Entries supplied
______________________________

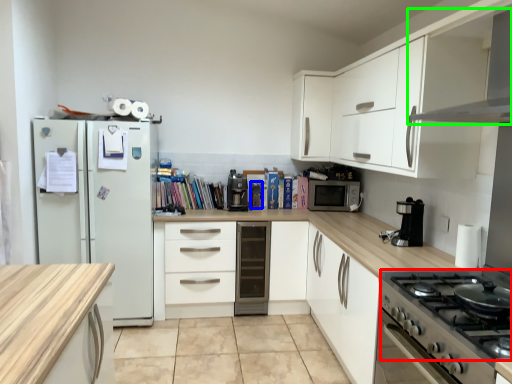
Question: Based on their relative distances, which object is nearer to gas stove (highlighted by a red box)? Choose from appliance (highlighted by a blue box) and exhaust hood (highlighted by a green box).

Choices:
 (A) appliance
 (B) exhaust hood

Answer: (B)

______________________________

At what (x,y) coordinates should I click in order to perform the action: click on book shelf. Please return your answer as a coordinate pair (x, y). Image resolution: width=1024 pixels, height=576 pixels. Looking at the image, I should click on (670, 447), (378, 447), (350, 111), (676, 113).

______________________________

Problem description
Revise the part of the records that opens with the line containing "Question: Based on" and closes with the line containing "Answer: (B)", substituting "range hood" for "exhaust hood" and leaving everything else unchanged.

Answer for this exercise
Question: Based on their relative distances, which object is nearer to gas stove (highlighted by a red box)? Choose from appliance (highlighted by a blue box) and range hood (highlighted by a green box).

Choices:
 (A) appliance
 (B) range hood

Answer: (B)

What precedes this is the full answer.